> **Exercise brief**
Tell how many lines in the following entries include the word "purple", giving the figure alone.

Saved entries:
=======

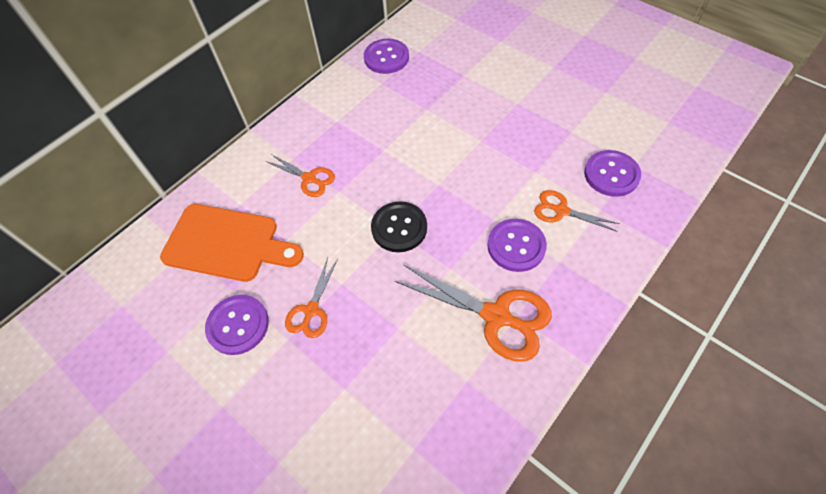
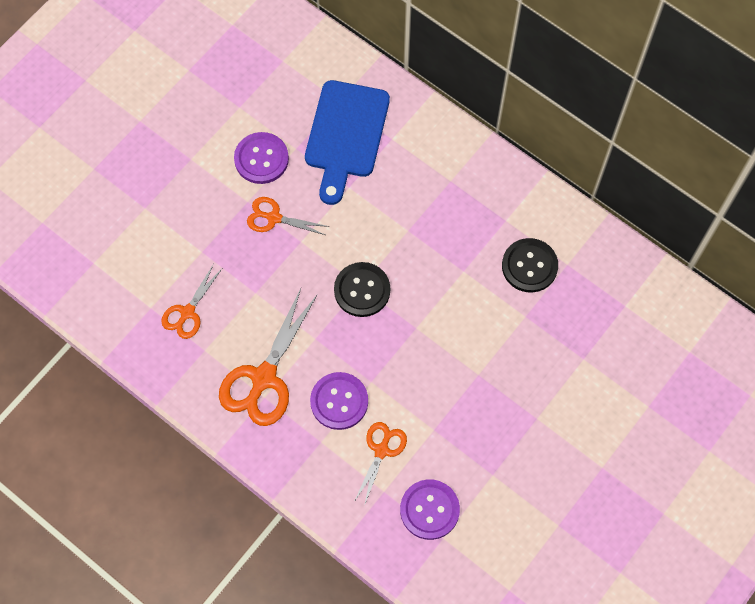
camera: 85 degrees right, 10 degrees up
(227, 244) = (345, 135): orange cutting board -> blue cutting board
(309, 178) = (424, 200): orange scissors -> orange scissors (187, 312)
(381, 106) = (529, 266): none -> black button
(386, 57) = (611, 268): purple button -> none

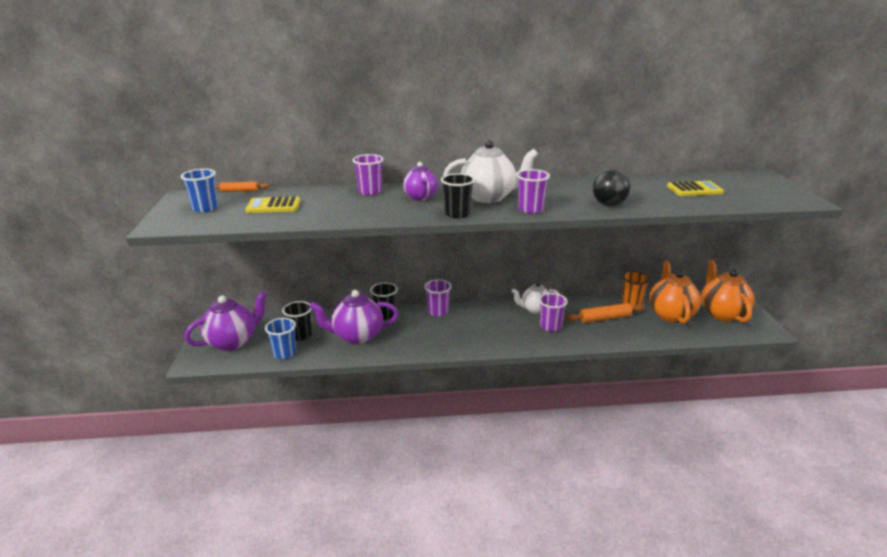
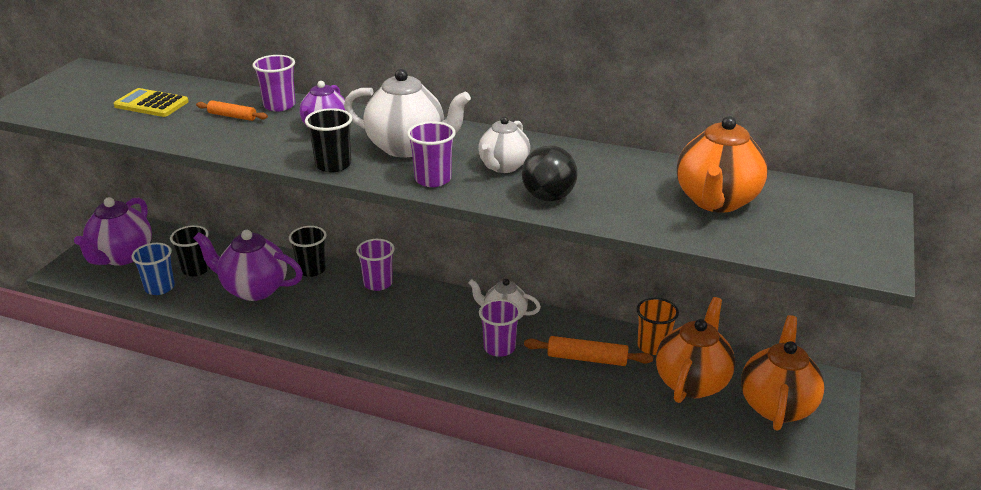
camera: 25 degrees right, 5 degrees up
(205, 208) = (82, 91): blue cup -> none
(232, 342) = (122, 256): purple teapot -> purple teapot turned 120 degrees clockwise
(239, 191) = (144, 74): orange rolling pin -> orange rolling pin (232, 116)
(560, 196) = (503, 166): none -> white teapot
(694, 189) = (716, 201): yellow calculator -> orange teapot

=======

> **Completed task**
2